= Beginning of Section =

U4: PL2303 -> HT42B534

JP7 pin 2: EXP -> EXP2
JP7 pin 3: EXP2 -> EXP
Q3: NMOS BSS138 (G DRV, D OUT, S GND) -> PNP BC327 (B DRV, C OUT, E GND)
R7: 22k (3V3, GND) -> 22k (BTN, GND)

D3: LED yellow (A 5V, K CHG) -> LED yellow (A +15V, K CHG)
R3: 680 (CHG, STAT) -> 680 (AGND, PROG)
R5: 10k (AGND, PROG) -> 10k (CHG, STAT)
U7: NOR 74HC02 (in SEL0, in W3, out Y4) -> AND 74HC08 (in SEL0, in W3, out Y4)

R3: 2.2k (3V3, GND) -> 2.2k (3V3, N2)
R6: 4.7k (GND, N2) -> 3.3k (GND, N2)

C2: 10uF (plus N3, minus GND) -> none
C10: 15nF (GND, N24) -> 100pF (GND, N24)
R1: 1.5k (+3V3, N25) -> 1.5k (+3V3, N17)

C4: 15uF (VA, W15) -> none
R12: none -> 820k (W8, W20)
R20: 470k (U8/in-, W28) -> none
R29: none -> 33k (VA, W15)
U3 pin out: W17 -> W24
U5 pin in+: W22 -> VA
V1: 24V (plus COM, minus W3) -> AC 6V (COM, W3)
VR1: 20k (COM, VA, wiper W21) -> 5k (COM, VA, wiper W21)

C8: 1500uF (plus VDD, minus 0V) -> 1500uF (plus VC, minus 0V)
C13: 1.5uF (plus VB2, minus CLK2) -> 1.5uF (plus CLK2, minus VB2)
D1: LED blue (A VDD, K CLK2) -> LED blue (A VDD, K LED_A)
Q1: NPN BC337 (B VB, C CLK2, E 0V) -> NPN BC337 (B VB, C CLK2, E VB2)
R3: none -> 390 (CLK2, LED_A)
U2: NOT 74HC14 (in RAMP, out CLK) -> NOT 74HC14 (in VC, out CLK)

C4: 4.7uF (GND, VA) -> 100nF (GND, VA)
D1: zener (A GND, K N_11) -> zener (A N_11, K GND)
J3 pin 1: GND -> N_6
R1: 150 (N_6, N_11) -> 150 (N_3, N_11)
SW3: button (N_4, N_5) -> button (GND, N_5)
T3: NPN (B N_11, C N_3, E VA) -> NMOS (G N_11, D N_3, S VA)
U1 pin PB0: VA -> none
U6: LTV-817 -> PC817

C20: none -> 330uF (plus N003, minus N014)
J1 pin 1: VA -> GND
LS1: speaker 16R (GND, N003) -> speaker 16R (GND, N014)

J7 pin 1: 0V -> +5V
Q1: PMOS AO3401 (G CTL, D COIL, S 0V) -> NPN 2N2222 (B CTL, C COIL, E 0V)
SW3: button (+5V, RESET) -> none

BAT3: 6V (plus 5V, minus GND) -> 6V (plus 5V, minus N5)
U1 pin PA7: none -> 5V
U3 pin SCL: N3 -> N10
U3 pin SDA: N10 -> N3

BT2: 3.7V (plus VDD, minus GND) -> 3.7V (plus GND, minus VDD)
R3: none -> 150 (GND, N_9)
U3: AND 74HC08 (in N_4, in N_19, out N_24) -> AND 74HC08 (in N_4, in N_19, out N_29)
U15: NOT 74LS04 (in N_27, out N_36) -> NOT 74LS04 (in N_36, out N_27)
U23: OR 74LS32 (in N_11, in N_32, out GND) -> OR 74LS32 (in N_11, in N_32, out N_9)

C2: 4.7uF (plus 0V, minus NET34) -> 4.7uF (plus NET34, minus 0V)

= End of Section =

- _ASSIGNMENT_: Only the lines from the first line of the records through the line with "Q1: NPN BC337" should be reproduced, exactly and with nothing added.

- _FINAL ANSWER_:
U4: PL2303 -> HT42B534

JP7 pin 2: EXP -> EXP2
JP7 pin 3: EXP2 -> EXP
Q3: NMOS BSS138 (G DRV, D OUT, S GND) -> PNP BC327 (B DRV, C OUT, E GND)
R7: 22k (3V3, GND) -> 22k (BTN, GND)

D3: LED yellow (A 5V, K CHG) -> LED yellow (A +15V, K CHG)
R3: 680 (CHG, STAT) -> 680 (AGND, PROG)
R5: 10k (AGND, PROG) -> 10k (CHG, STAT)
U7: NOR 74HC02 (in SEL0, in W3, out Y4) -> AND 74HC08 (in SEL0, in W3, out Y4)

R3: 2.2k (3V3, GND) -> 2.2k (3V3, N2)
R6: 4.7k (GND, N2) -> 3.3k (GND, N2)

C2: 10uF (plus N3, minus GND) -> none
C10: 15nF (GND, N24) -> 100pF (GND, N24)
R1: 1.5k (+3V3, N25) -> 1.5k (+3V3, N17)

C4: 15uF (VA, W15) -> none
R12: none -> 820k (W8, W20)
R20: 470k (U8/in-, W28) -> none
R29: none -> 33k (VA, W15)
U3 pin out: W17 -> W24
U5 pin in+: W22 -> VA
V1: 24V (plus COM, minus W3) -> AC 6V (COM, W3)
VR1: 20k (COM, VA, wiper W21) -> 5k (COM, VA, wiper W21)

C8: 1500uF (plus VDD, minus 0V) -> 1500uF (plus VC, minus 0V)
C13: 1.5uF (plus VB2, minus CLK2) -> 1.5uF (plus CLK2, minus VB2)
D1: LED blue (A VDD, K CLK2) -> LED blue (A VDD, K LED_A)
Q1: NPN BC337 (B VB, C CLK2, E 0V) -> NPN BC337 (B VB, C CLK2, E VB2)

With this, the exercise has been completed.